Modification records

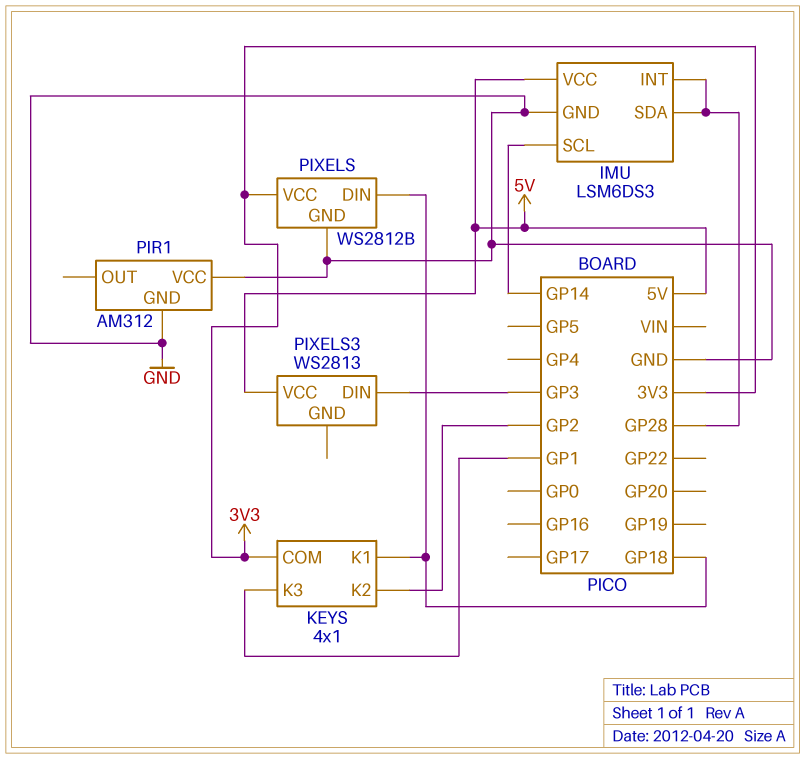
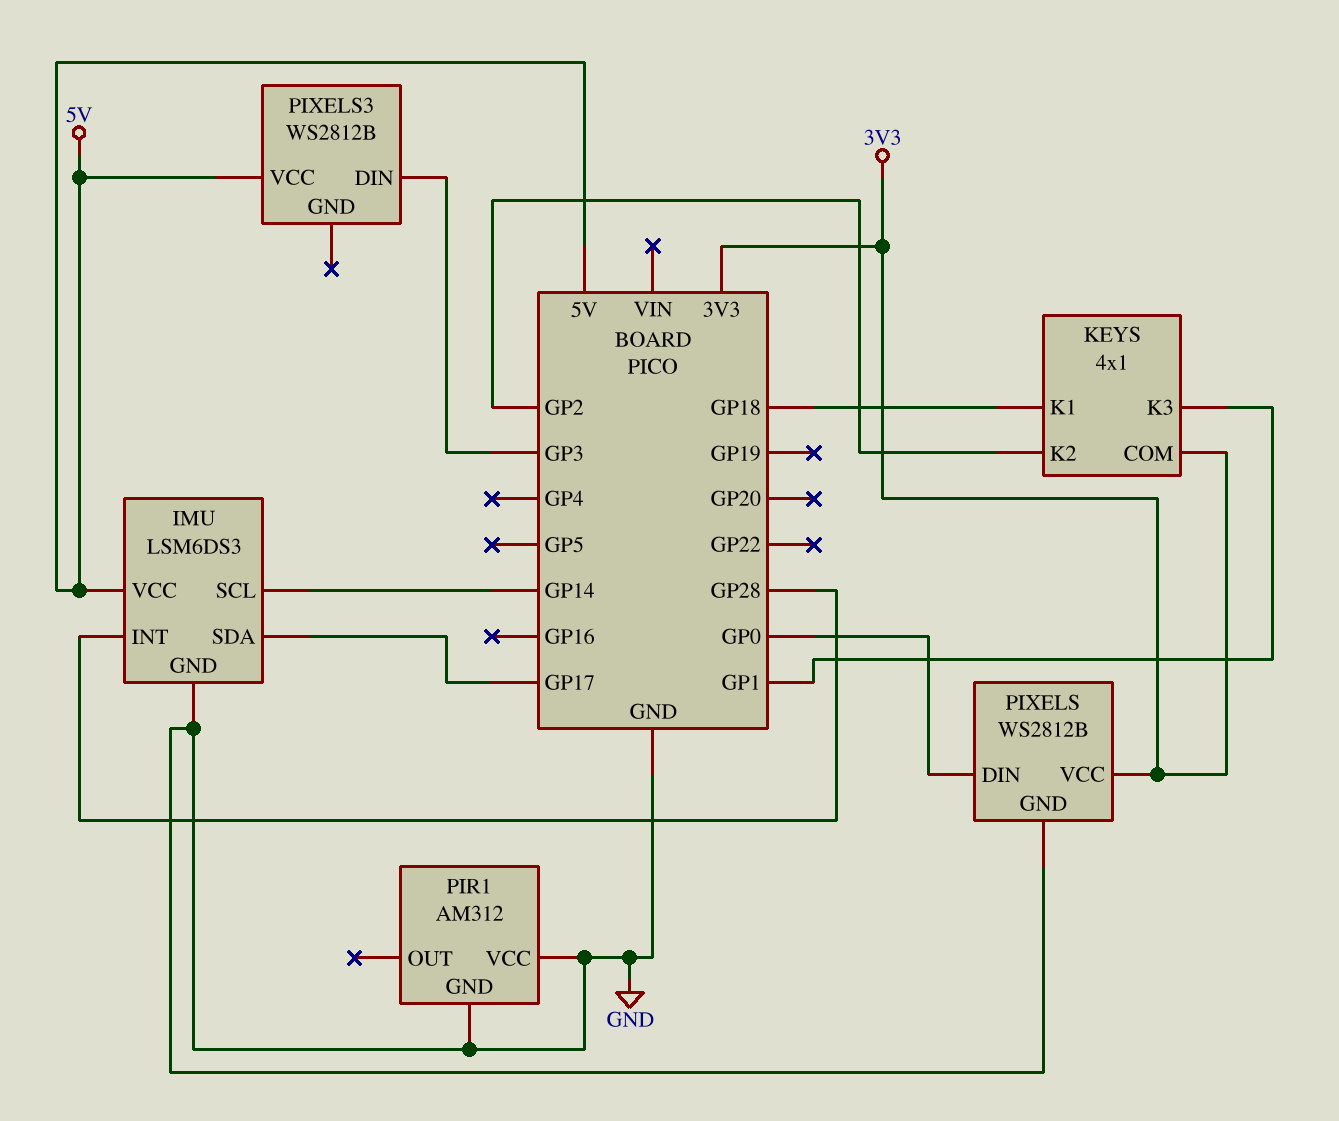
IMU pin SDA: GP28 -> GP17
PIXELS pin DIN: GP18 -> GP0
PIXELS3: WS2813 -> WS2812B

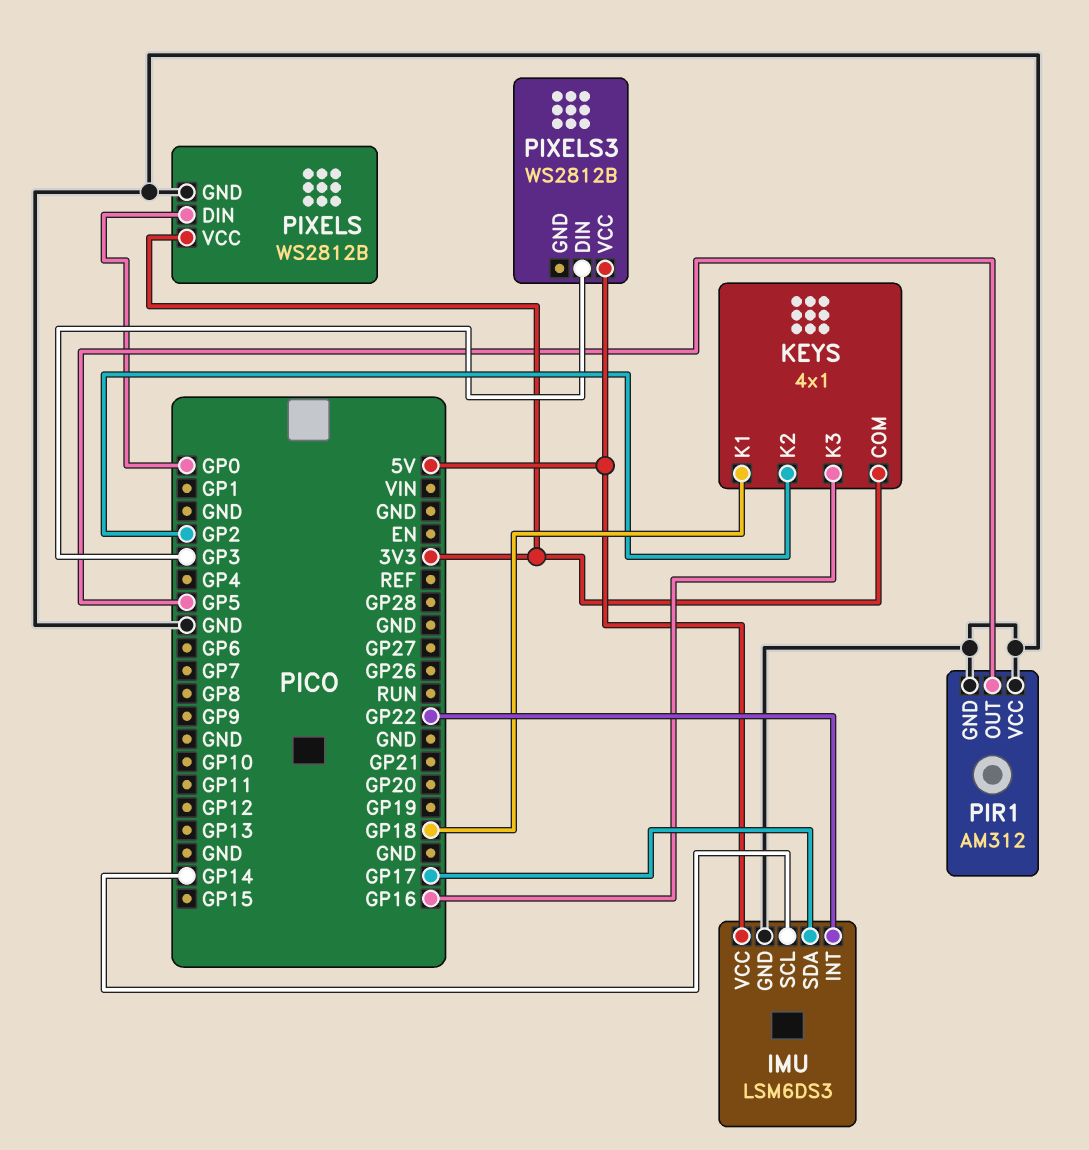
IMU pin INT: GP28 -> GP22
KEYS pin K3: GP1 -> GP16
PIR1 pin OUT: none -> GP5

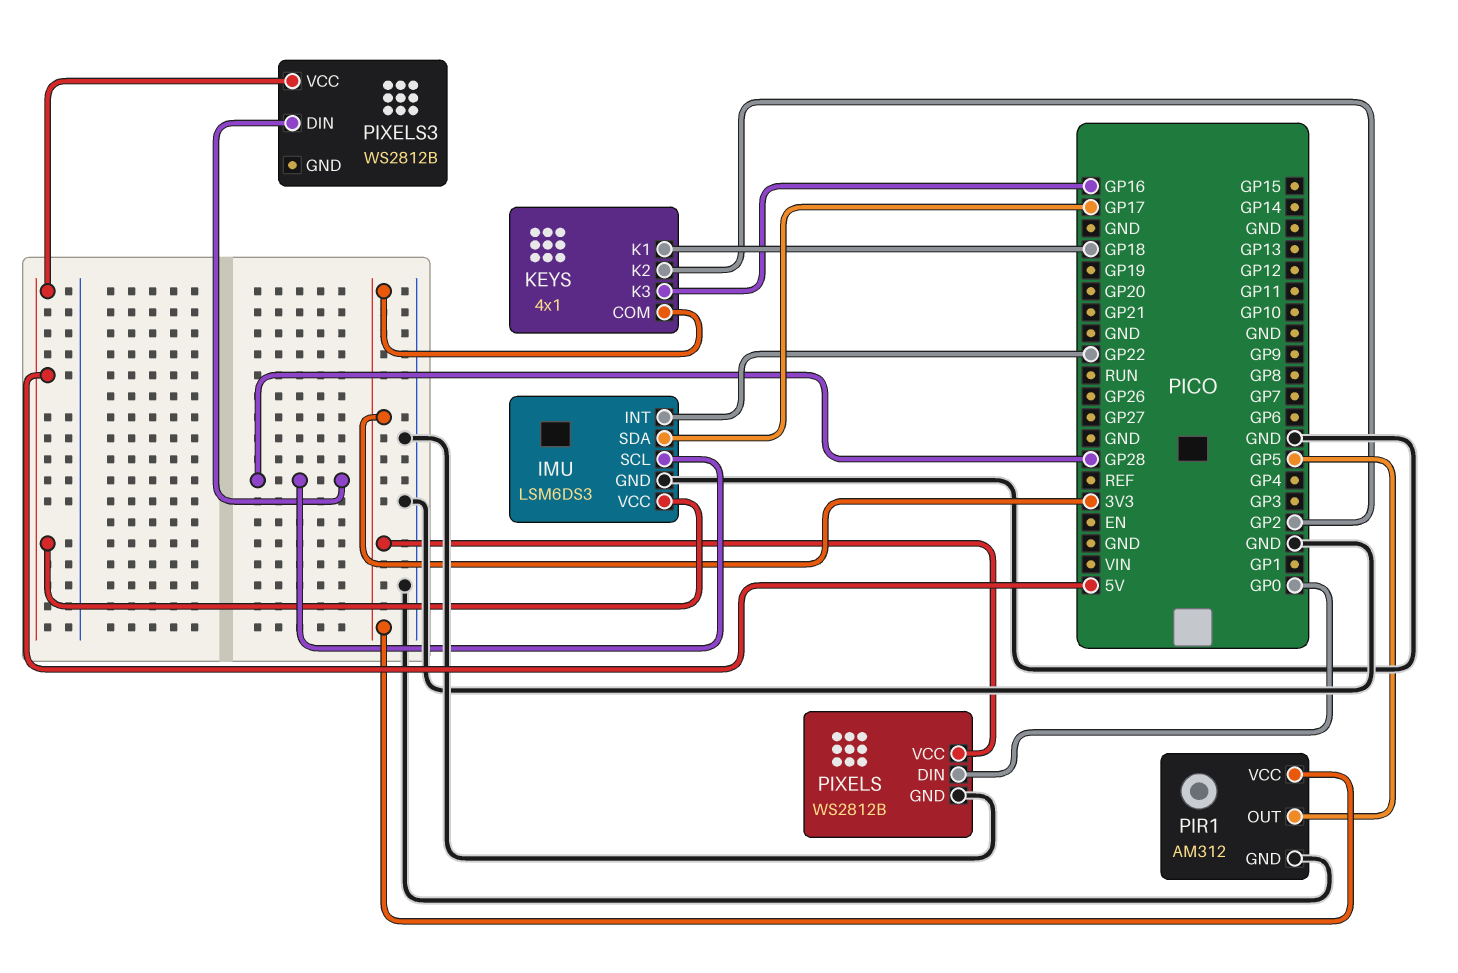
IMU pin SCL: GP14 -> GP28
PIR1 pin VCC: GND -> 3V3
PIXELS3 pin DIN: GP3 -> GP28

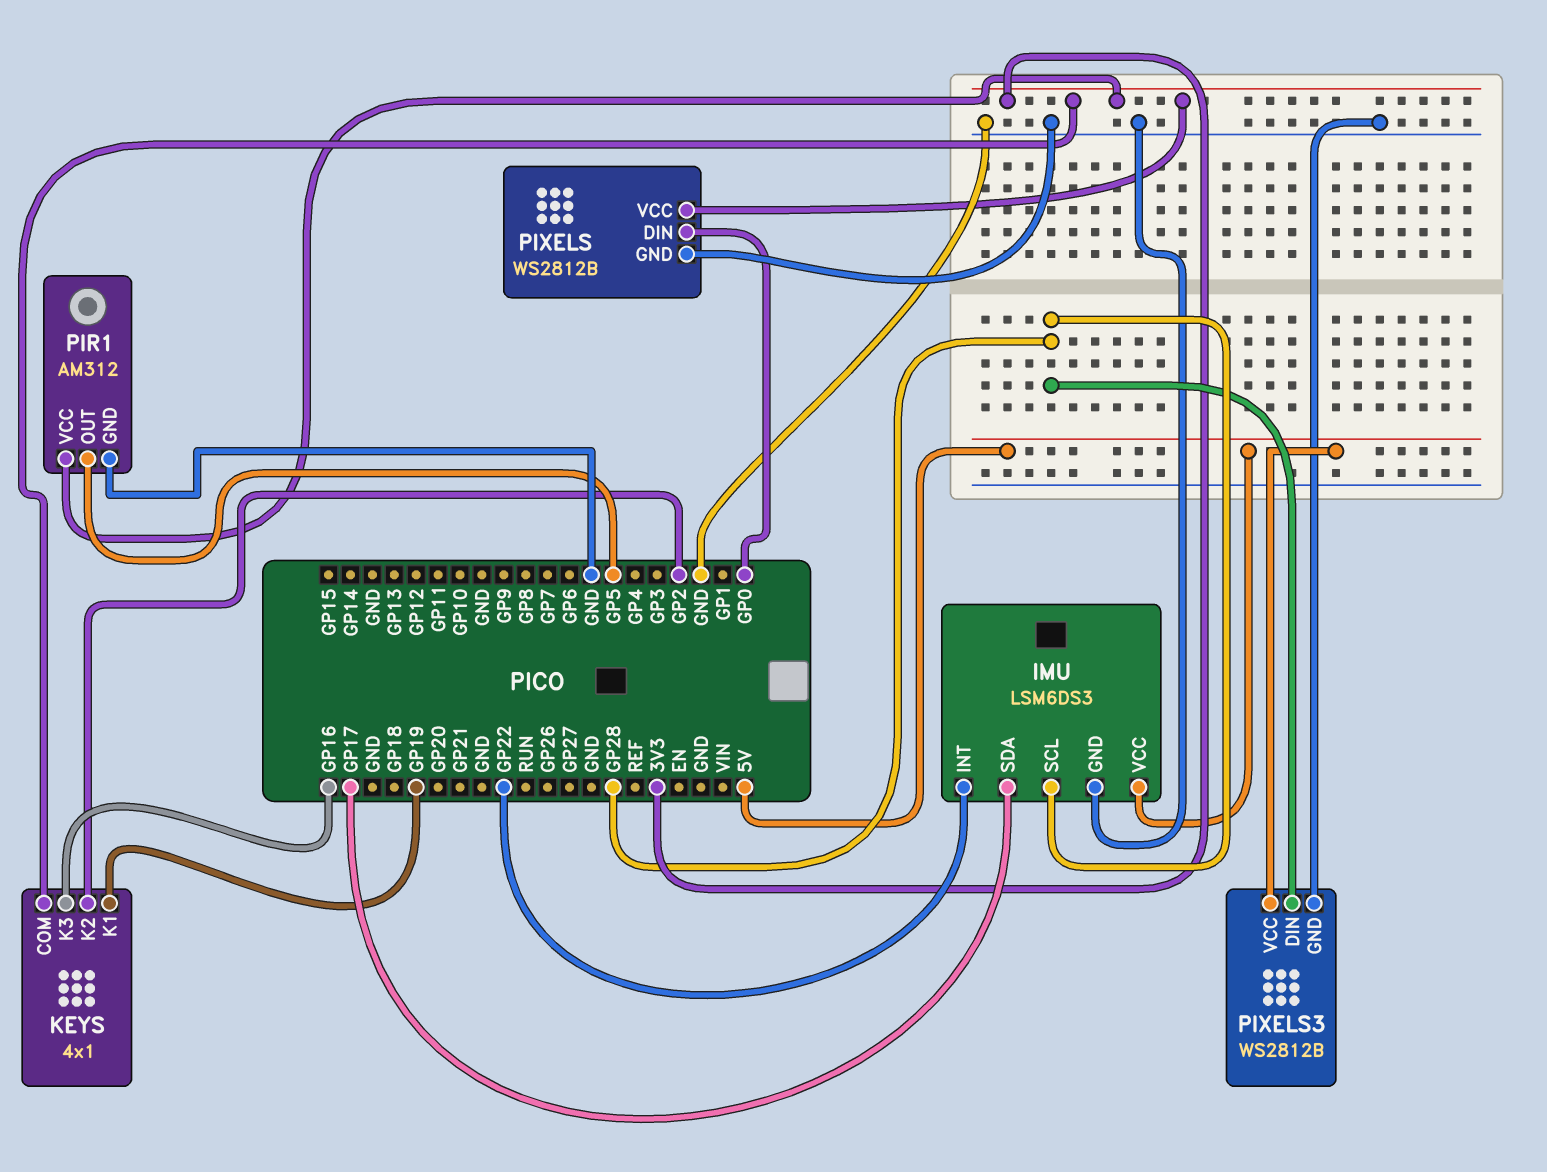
KEYS pin K1: GP18 -> GP19
PIXELS3 pin GND: none -> GND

Problem description ▸ In the lines above, find the word "KEYS" and copy each line that contains it.

Solution for this task ▸
KEYS pin K3: GP1 -> GP16
KEYS pin K1: GP18 -> GP19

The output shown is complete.